(EXERCISE) Lines from the one with "IR pin OUT: TX -> 15" through the end of the records, and no others, are what the answer should contain, copied exactly; please keep pictures out.

BEGIN TASK MATERIAL

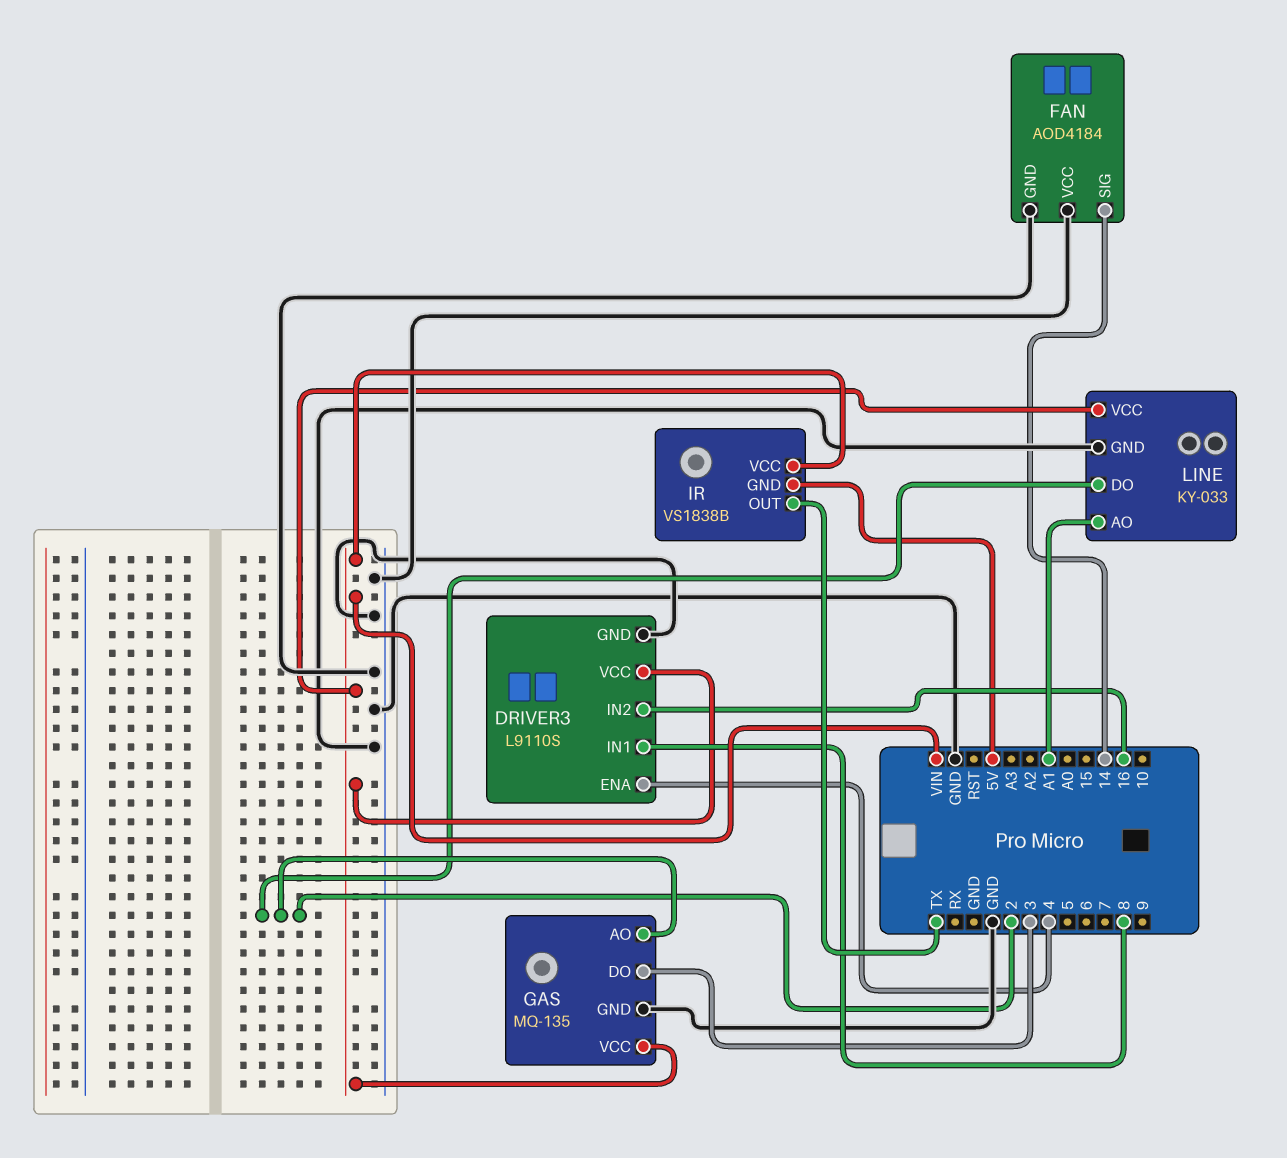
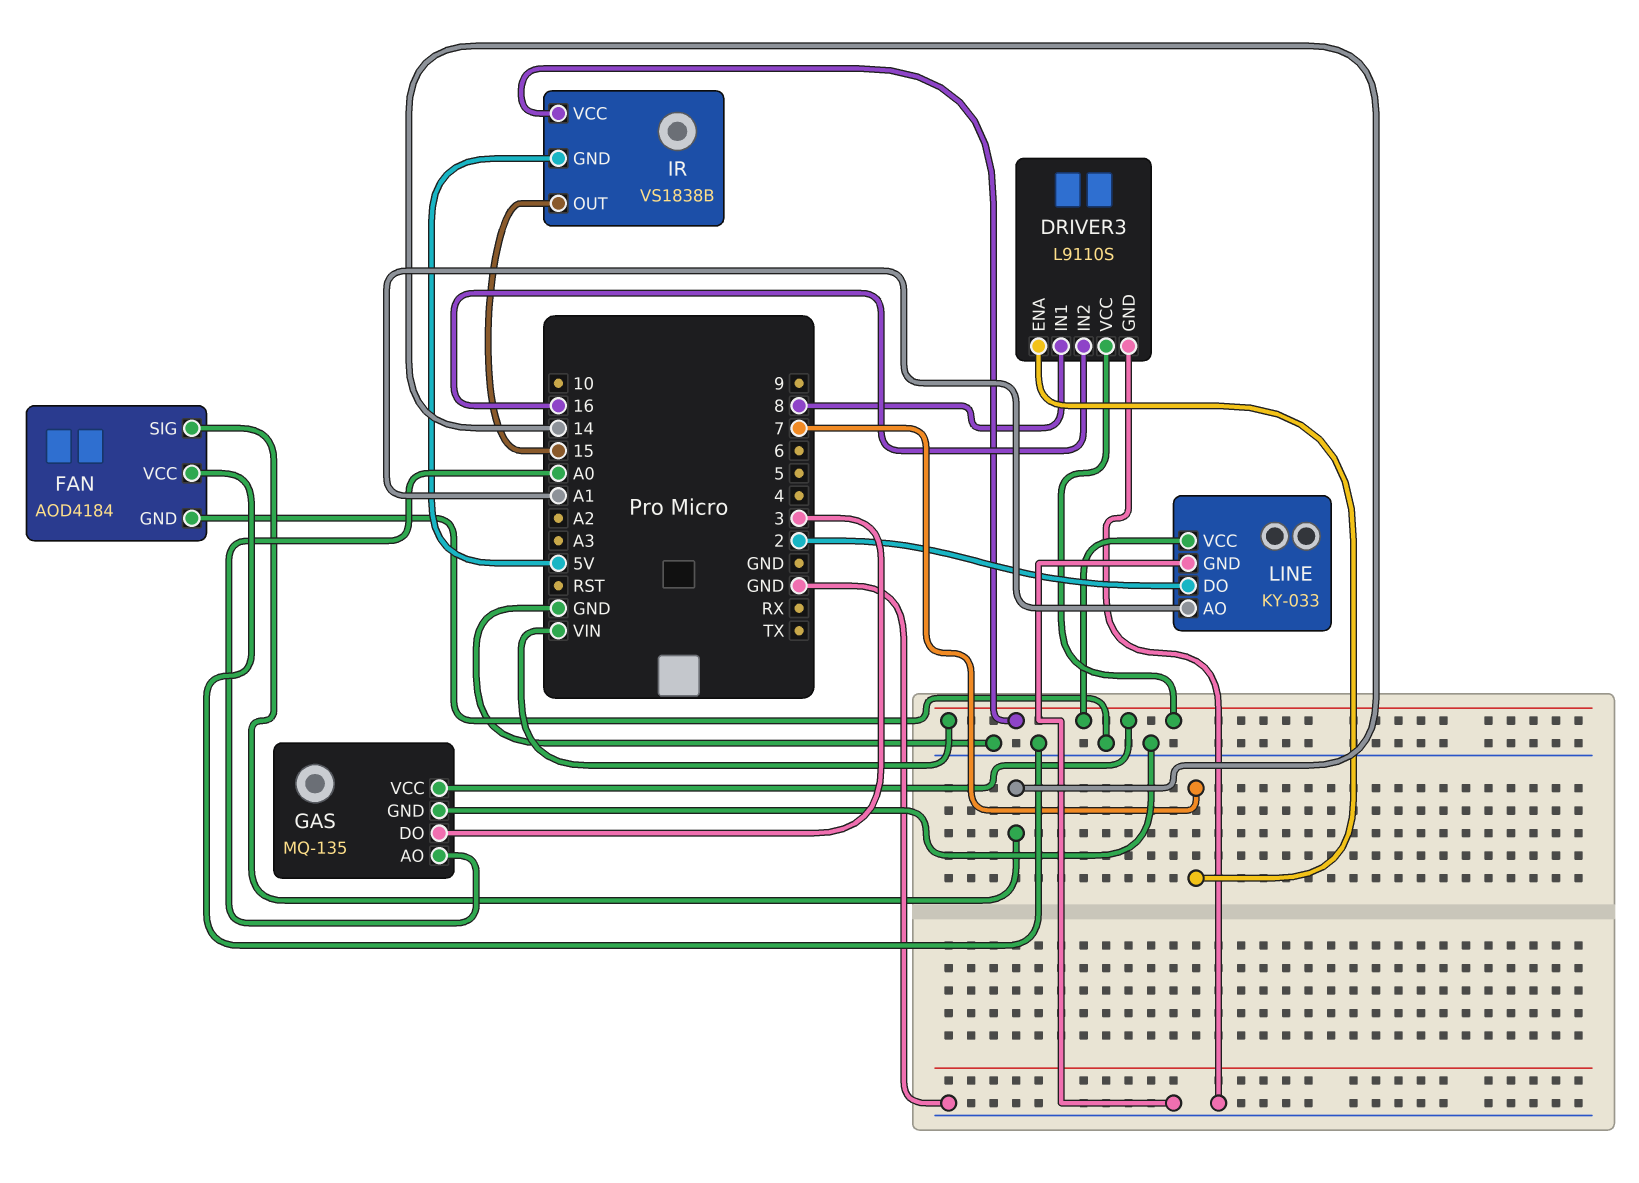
DRIVER3 pin ENA: 4 -> 7
GAS pin AO: 2 -> A0
IR pin OUT: TX -> 15

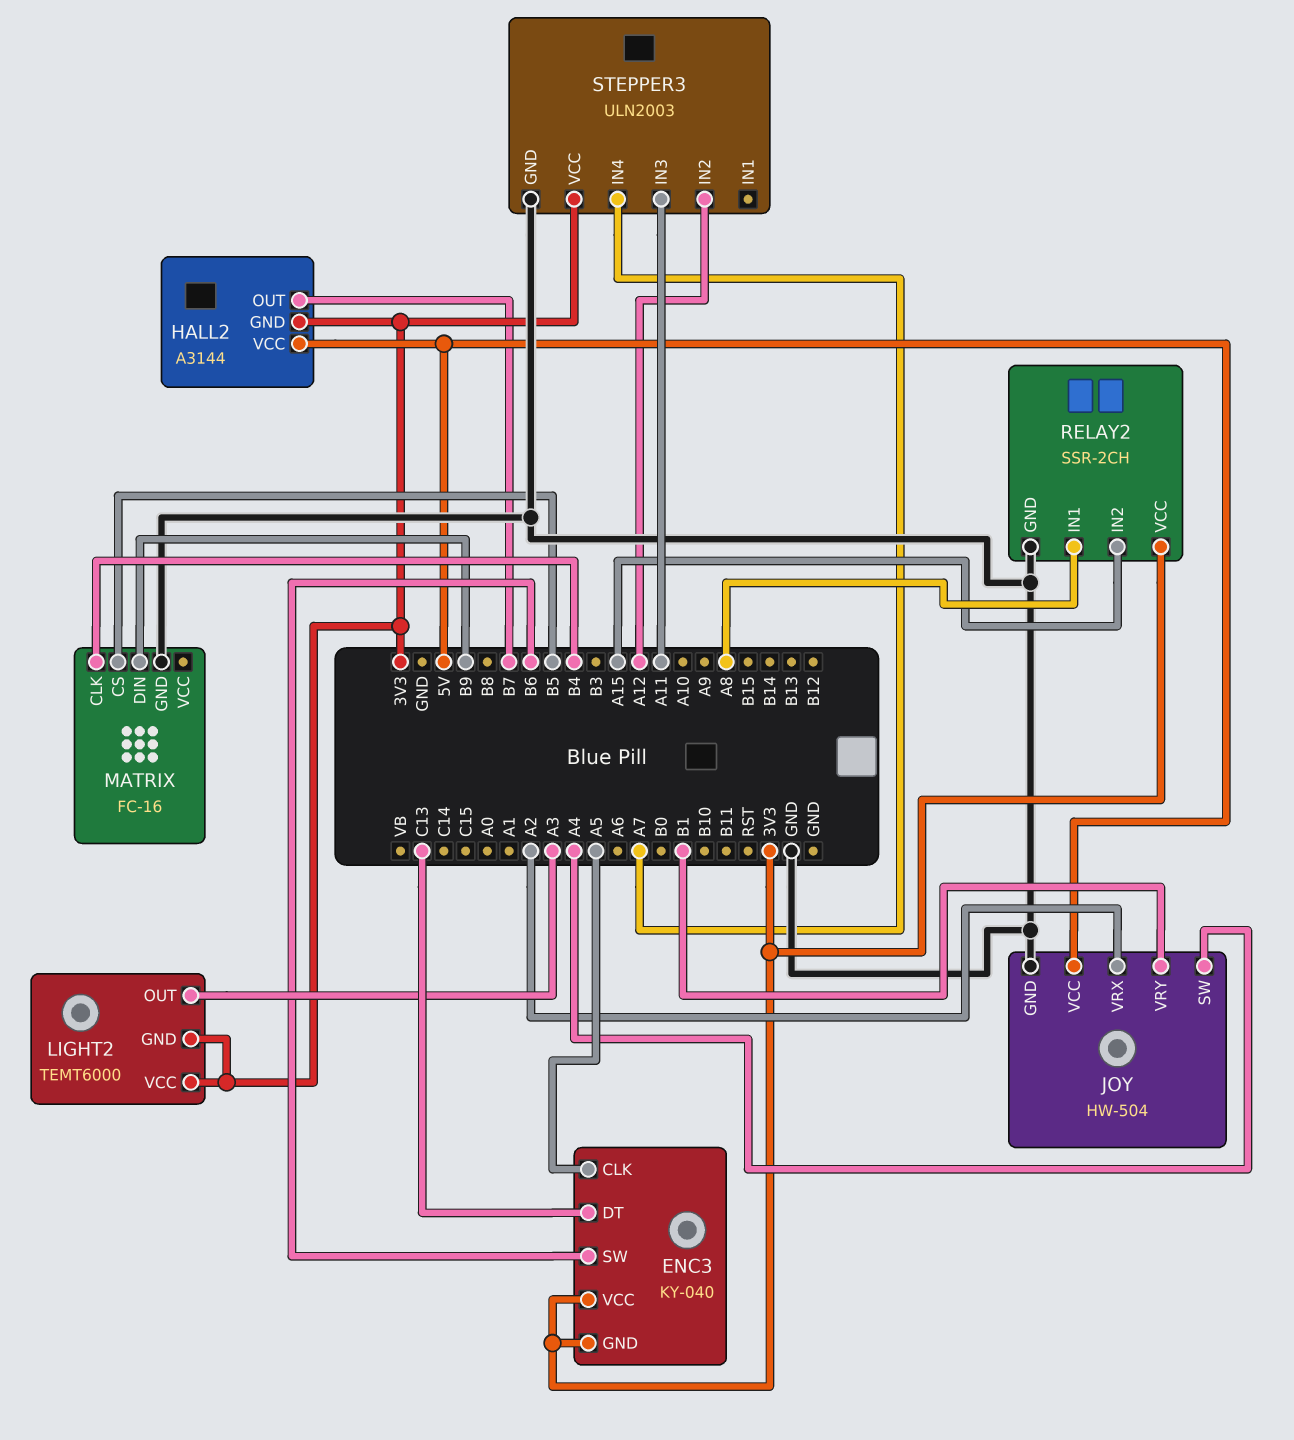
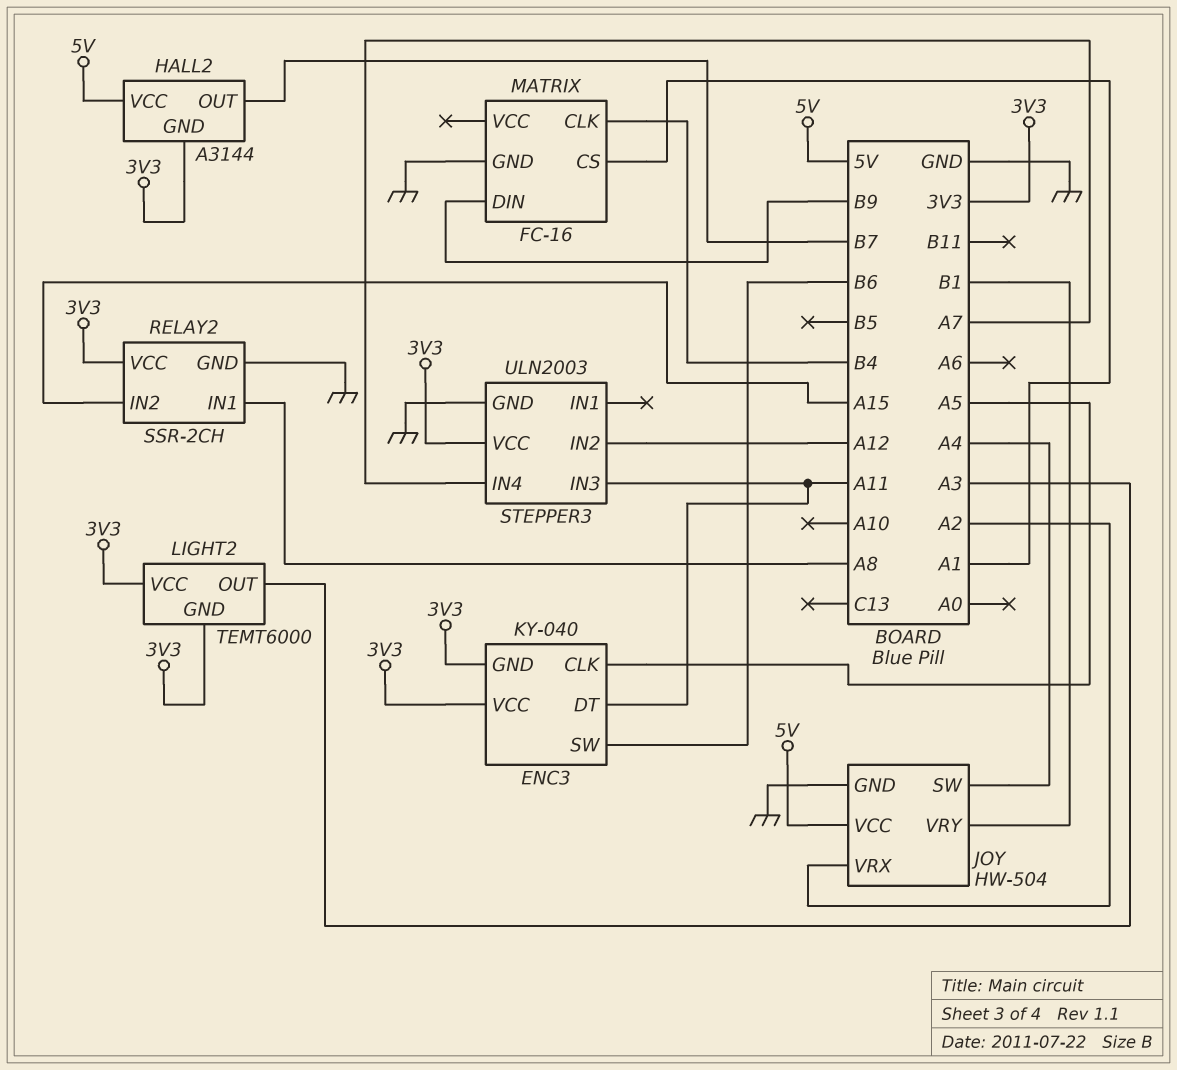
ENC3 pin DT: C13 -> A11
MATRIX pin CS: B5 -> A1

END TASK MATERIAL

(RESULT OF THE EXERCISE)
IR pin OUT: TX -> 15

ENC3 pin DT: C13 -> A11
MATRIX pin CS: B5 -> A1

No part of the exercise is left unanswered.